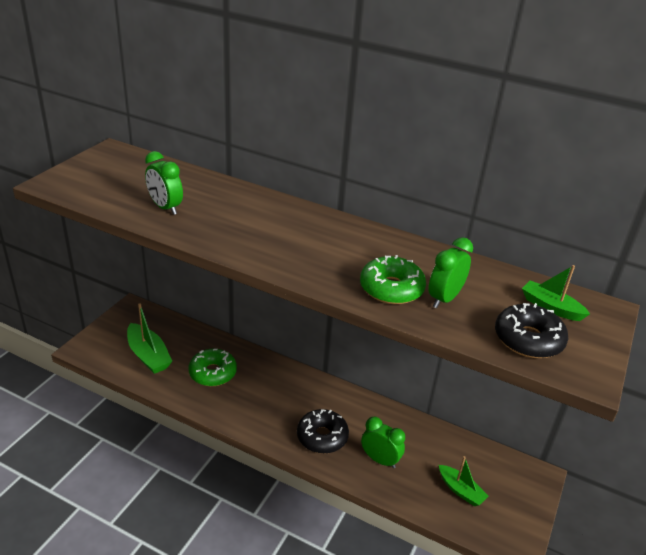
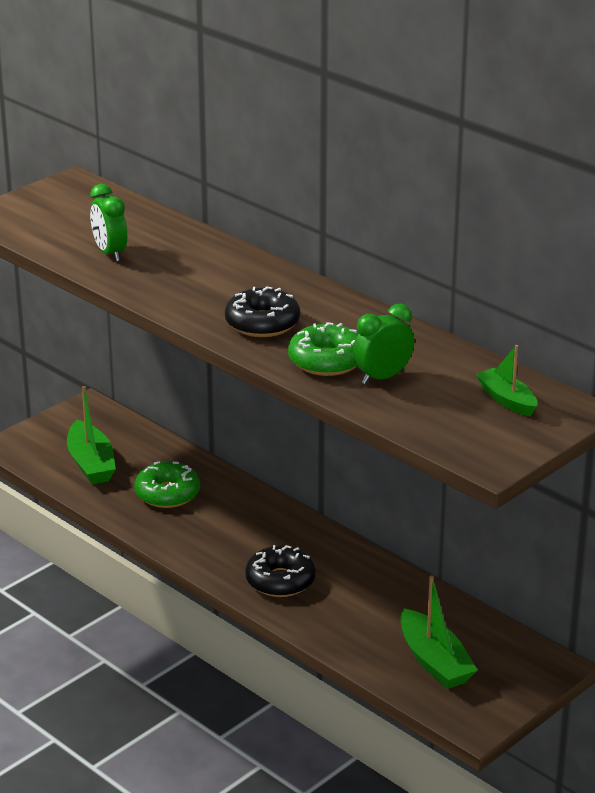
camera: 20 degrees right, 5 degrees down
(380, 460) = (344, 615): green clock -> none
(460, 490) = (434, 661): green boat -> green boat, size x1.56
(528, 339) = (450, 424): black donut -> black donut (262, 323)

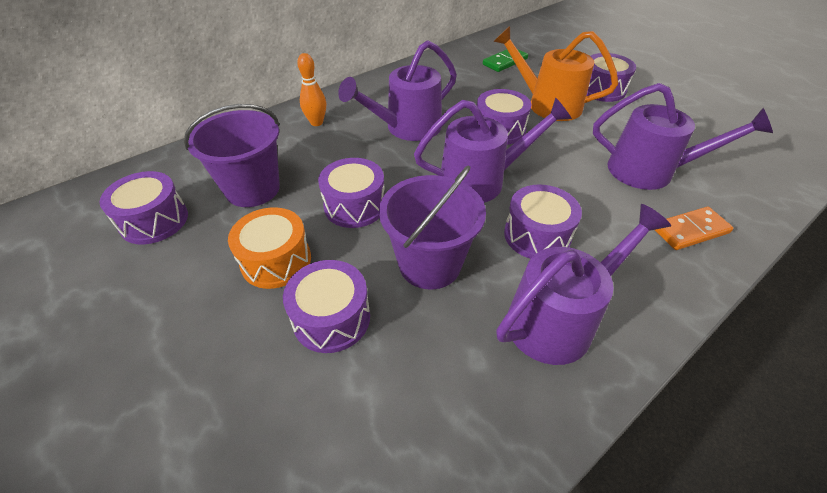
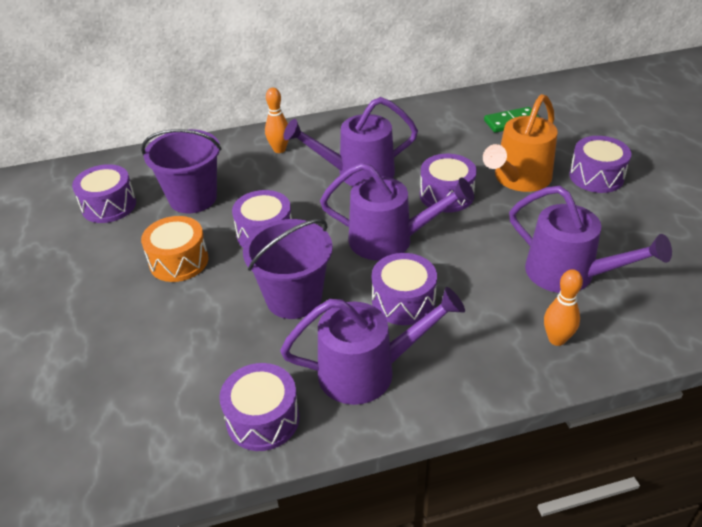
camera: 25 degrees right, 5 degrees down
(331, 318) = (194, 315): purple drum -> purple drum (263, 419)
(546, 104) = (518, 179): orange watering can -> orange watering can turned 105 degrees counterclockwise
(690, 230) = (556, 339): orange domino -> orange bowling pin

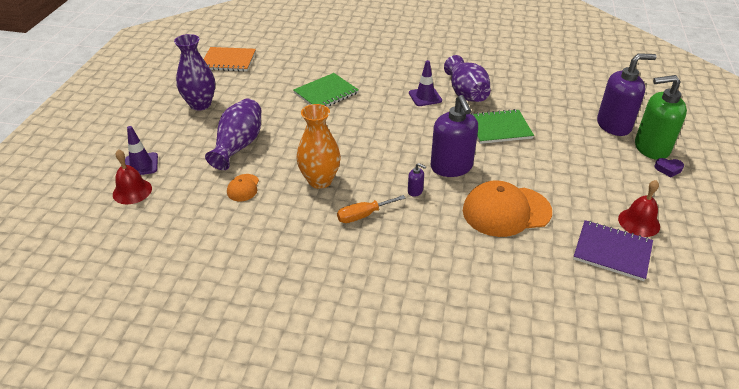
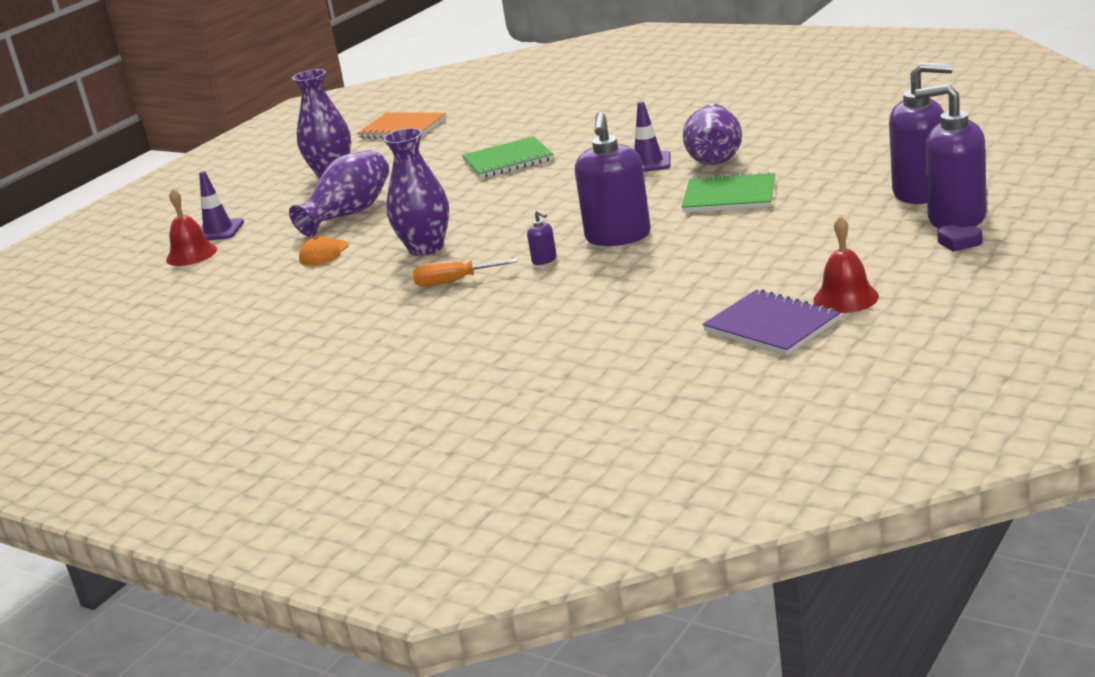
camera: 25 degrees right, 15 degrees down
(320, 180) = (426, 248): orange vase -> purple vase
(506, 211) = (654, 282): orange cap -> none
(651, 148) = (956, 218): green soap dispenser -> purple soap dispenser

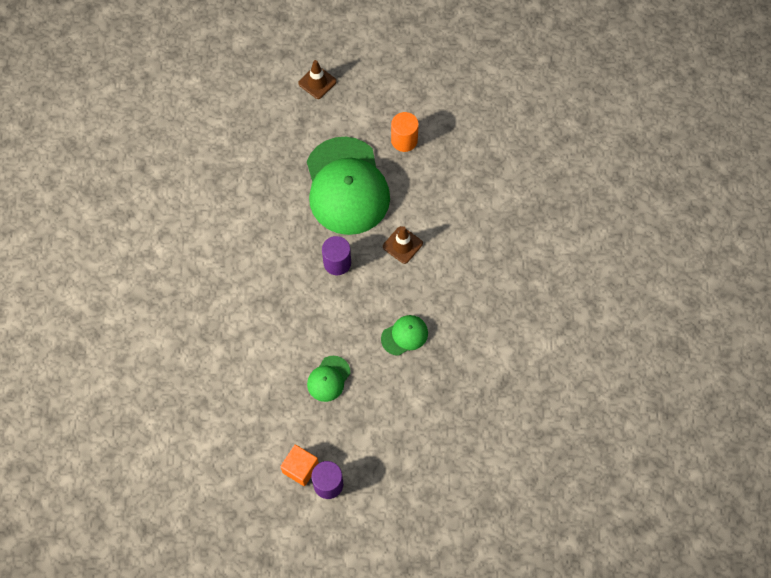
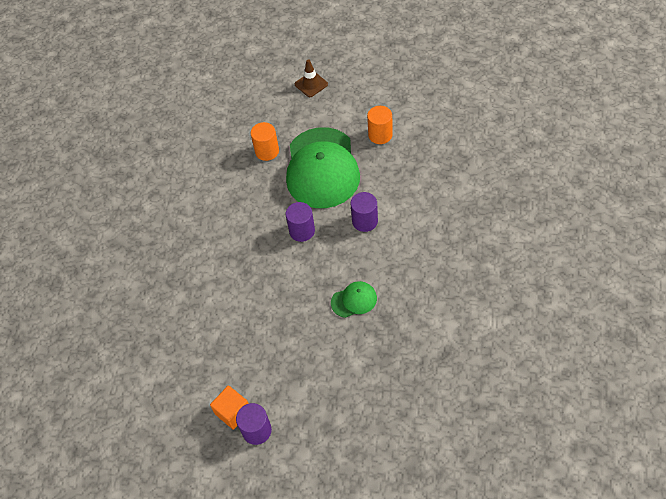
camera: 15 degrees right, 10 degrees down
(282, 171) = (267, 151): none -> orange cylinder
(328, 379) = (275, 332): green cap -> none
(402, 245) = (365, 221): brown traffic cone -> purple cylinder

|---|

◆ ACTIVITY
Please go through the data above and copy each line containing the word "right".

◆ EXERCISE ANSWER
camera: 20 degrees right, 5 degrees down
camera: 25 degrees right, 5 degrees down
camera: 25 degrees right, 15 degrees down
camera: 15 degrees right, 10 degrees down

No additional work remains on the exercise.